(Records from a dataset)
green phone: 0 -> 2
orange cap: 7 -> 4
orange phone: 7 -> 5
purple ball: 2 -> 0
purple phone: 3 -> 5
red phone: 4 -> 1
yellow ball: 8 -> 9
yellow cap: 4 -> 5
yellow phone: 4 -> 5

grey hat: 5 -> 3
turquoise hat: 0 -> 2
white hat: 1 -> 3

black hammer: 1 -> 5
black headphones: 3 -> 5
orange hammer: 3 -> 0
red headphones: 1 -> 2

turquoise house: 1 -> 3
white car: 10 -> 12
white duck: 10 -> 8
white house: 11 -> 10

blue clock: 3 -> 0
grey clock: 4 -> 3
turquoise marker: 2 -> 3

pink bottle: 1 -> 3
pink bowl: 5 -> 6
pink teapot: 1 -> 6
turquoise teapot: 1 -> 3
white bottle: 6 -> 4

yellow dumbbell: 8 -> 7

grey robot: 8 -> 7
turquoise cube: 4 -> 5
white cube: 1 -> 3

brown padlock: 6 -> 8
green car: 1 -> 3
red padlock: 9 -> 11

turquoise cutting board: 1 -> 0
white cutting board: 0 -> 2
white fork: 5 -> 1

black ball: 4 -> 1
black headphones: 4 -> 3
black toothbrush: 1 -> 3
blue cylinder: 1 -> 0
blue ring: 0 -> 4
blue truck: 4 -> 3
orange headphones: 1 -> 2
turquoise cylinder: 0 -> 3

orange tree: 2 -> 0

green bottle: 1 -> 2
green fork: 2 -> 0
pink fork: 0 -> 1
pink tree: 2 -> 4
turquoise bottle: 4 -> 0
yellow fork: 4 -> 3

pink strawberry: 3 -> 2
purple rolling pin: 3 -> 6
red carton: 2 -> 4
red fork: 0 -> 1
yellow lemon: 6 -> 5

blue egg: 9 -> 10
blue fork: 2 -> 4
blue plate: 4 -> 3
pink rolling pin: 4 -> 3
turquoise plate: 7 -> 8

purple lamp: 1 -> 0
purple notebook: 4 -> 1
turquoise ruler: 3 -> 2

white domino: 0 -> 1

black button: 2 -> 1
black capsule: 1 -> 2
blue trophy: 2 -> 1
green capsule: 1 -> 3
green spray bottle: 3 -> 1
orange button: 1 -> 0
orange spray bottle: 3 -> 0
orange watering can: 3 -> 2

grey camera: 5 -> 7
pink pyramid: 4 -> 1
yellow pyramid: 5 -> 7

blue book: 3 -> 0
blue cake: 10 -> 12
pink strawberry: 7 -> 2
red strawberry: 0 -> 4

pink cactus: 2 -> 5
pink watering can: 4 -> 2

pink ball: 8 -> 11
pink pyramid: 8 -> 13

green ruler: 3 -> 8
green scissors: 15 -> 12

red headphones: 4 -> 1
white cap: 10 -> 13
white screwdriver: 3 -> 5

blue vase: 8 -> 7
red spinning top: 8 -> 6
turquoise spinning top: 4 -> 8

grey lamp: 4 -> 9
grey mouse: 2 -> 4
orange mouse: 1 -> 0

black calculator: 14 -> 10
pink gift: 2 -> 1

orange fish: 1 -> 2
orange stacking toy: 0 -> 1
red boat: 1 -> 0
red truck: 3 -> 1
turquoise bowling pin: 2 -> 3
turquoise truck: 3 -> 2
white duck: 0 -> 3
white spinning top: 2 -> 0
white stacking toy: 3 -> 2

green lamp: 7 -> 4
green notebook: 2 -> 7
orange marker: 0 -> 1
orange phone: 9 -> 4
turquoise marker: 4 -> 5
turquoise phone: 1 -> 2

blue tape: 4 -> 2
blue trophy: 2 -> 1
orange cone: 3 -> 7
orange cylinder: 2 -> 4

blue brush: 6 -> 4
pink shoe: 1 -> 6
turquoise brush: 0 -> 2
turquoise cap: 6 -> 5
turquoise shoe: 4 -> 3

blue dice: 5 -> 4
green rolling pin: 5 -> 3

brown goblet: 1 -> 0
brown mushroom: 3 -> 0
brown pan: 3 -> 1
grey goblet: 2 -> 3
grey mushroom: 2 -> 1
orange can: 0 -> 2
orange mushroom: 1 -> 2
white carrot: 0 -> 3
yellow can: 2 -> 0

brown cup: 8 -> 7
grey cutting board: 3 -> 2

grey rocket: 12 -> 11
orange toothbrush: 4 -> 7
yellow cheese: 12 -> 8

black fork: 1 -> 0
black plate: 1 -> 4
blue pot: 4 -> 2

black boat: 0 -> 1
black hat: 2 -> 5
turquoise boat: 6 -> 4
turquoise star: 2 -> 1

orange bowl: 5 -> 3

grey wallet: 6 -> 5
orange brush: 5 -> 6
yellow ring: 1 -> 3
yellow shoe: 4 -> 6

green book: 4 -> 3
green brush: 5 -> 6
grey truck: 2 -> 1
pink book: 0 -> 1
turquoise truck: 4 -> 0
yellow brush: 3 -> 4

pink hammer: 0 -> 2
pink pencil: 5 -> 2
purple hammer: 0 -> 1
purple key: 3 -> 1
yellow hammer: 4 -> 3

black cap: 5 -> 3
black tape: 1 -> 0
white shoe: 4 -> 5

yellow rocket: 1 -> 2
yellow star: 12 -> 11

→ **Instructions to follow**
The output is every entry, printed exactly as it reads.

→ **Solution to this problem**
green phone: 0 -> 2
orange cap: 7 -> 4
orange phone: 7 -> 5
purple ball: 2 -> 0
purple phone: 3 -> 5
red phone: 4 -> 1
yellow ball: 8 -> 9
yellow cap: 4 -> 5
yellow phone: 4 -> 5

grey hat: 5 -> 3
turquoise hat: 0 -> 2
white hat: 1 -> 3

black hammer: 1 -> 5
black headphones: 3 -> 5
orange hammer: 3 -> 0
red headphones: 1 -> 2

turquoise house: 1 -> 3
white car: 10 -> 12
white duck: 10 -> 8
white house: 11 -> 10

blue clock: 3 -> 0
grey clock: 4 -> 3
turquoise marker: 2 -> 3

pink bottle: 1 -> 3
pink bowl: 5 -> 6
pink teapot: 1 -> 6
turquoise teapot: 1 -> 3
white bottle: 6 -> 4

yellow dumbbell: 8 -> 7

grey robot: 8 -> 7
turquoise cube: 4 -> 5
white cube: 1 -> 3

brown padlock: 6 -> 8
green car: 1 -> 3
red padlock: 9 -> 11

turquoise cutting board: 1 -> 0
white cutting board: 0 -> 2
white fork: 5 -> 1

black ball: 4 -> 1
black headphones: 4 -> 3
black toothbrush: 1 -> 3
blue cylinder: 1 -> 0
blue ring: 0 -> 4
blue truck: 4 -> 3
orange headphones: 1 -> 2
turquoise cylinder: 0 -> 3

orange tree: 2 -> 0

green bottle: 1 -> 2
green fork: 2 -> 0
pink fork: 0 -> 1
pink tree: 2 -> 4
turquoise bottle: 4 -> 0
yellow fork: 4 -> 3

pink strawberry: 3 -> 2
purple rolling pin: 3 -> 6
red carton: 2 -> 4
red fork: 0 -> 1
yellow lemon: 6 -> 5

blue egg: 9 -> 10
blue fork: 2 -> 4
blue plate: 4 -> 3
pink rolling pin: 4 -> 3
turquoise plate: 7 -> 8

purple lamp: 1 -> 0
purple notebook: 4 -> 1
turquoise ruler: 3 -> 2

white domino: 0 -> 1

black button: 2 -> 1
black capsule: 1 -> 2
blue trophy: 2 -> 1
green capsule: 1 -> 3
green spray bottle: 3 -> 1
orange button: 1 -> 0
orange spray bottle: 3 -> 0
orange watering can: 3 -> 2

grey camera: 5 -> 7
pink pyramid: 4 -> 1
yellow pyramid: 5 -> 7

blue book: 3 -> 0
blue cake: 10 -> 12
pink strawberry: 7 -> 2
red strawberry: 0 -> 4

pink cactus: 2 -> 5
pink watering can: 4 -> 2

pink ball: 8 -> 11
pink pyramid: 8 -> 13

green ruler: 3 -> 8
green scissors: 15 -> 12

red headphones: 4 -> 1
white cap: 10 -> 13
white screwdriver: 3 -> 5

blue vase: 8 -> 7
red spinning top: 8 -> 6
turquoise spinning top: 4 -> 8

grey lamp: 4 -> 9
grey mouse: 2 -> 4
orange mouse: 1 -> 0

black calculator: 14 -> 10
pink gift: 2 -> 1

orange fish: 1 -> 2
orange stacking toy: 0 -> 1
red boat: 1 -> 0
red truck: 3 -> 1
turquoise bowling pin: 2 -> 3
turquoise truck: 3 -> 2
white duck: 0 -> 3
white spinning top: 2 -> 0
white stacking toy: 3 -> 2

green lamp: 7 -> 4
green notebook: 2 -> 7
orange marker: 0 -> 1
orange phone: 9 -> 4
turquoise marker: 4 -> 5
turquoise phone: 1 -> 2

blue tape: 4 -> 2
blue trophy: 2 -> 1
orange cone: 3 -> 7
orange cylinder: 2 -> 4

blue brush: 6 -> 4
pink shoe: 1 -> 6
turquoise brush: 0 -> 2
turquoise cap: 6 -> 5
turquoise shoe: 4 -> 3

blue dice: 5 -> 4
green rolling pin: 5 -> 3

brown goblet: 1 -> 0
brown mushroom: 3 -> 0
brown pan: 3 -> 1
grey goblet: 2 -> 3
grey mushroom: 2 -> 1
orange can: 0 -> 2
orange mushroom: 1 -> 2
white carrot: 0 -> 3
yellow can: 2 -> 0

brown cup: 8 -> 7
grey cutting board: 3 -> 2

grey rocket: 12 -> 11
orange toothbrush: 4 -> 7
yellow cheese: 12 -> 8

black fork: 1 -> 0
black plate: 1 -> 4
blue pot: 4 -> 2

black boat: 0 -> 1
black hat: 2 -> 5
turquoise boat: 6 -> 4
turquoise star: 2 -> 1

orange bowl: 5 -> 3

grey wallet: 6 -> 5
orange brush: 5 -> 6
yellow ring: 1 -> 3
yellow shoe: 4 -> 6

green book: 4 -> 3
green brush: 5 -> 6
grey truck: 2 -> 1
pink book: 0 -> 1
turquoise truck: 4 -> 0
yellow brush: 3 -> 4

pink hammer: 0 -> 2
pink pencil: 5 -> 2
purple hammer: 0 -> 1
purple key: 3 -> 1
yellow hammer: 4 -> 3

black cap: 5 -> 3
black tape: 1 -> 0
white shoe: 4 -> 5

yellow rocket: 1 -> 2
yellow star: 12 -> 11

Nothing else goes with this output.